Whenever a line below holds the word "none", copy that line.

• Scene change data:
=== Section Start ===
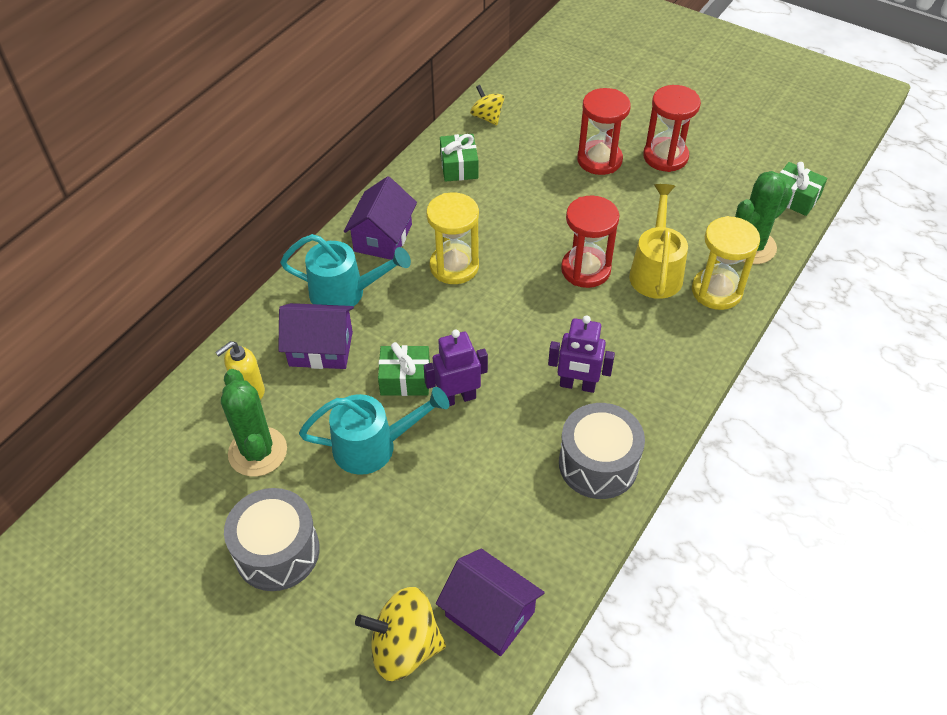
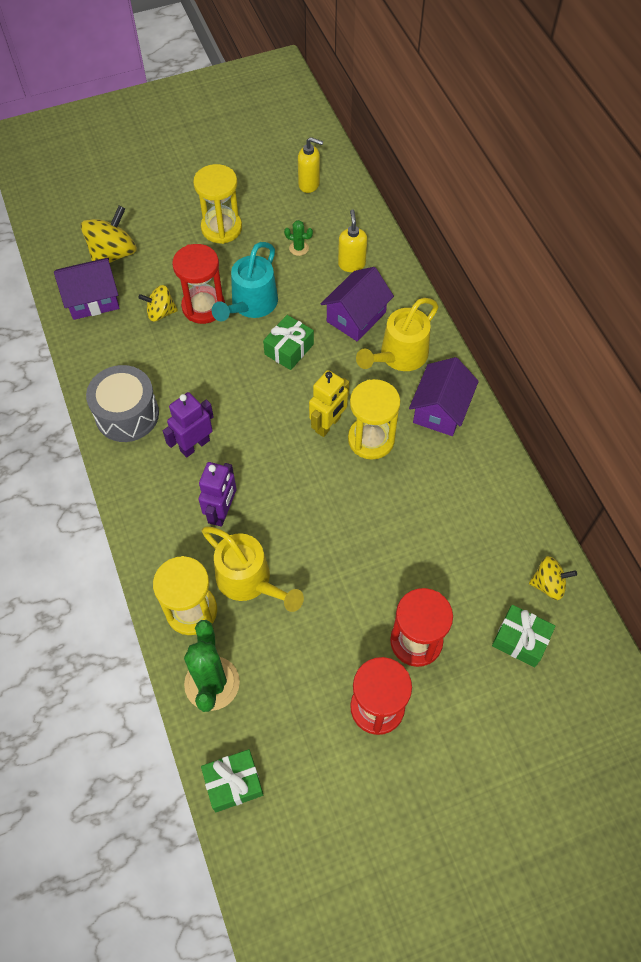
camera: 125 degrees right, 10 degrees up
green cactus [221,369,287,477] -> green cactus [284,220,313,256], size x0.46
grey drum [224,488,320,591] -> yellow hourglass [193,164,242,244]
turquoise watering can [280,234,411,306] -> yellow watering can [356,298,439,371]
purple house [344,176,417,260] -> purple house turned 60 degrees clockwise [409,357,479,436]
purple robot [424,330,488,406] -> purple robot moved to [199,462,236,527]
green gift [440,134,478,182] -> green gift moved to [492,605,555,667]
red hourglass [561,196,619,288] -> red hourglass moved to [172,244,225,324]
none -> yellow spinning top [138,285,178,322]
none -> yellow soap dispenser [298,137,323,193]
none -> yellow robot [309,370,349,437]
=== Section End ===
• OUTPUT FOR THIS EXERCISE:
none -> yellow spinning top [138,285,178,322]
none -> yellow soap dispenser [298,137,323,193]
none -> yellow robot [309,370,349,437]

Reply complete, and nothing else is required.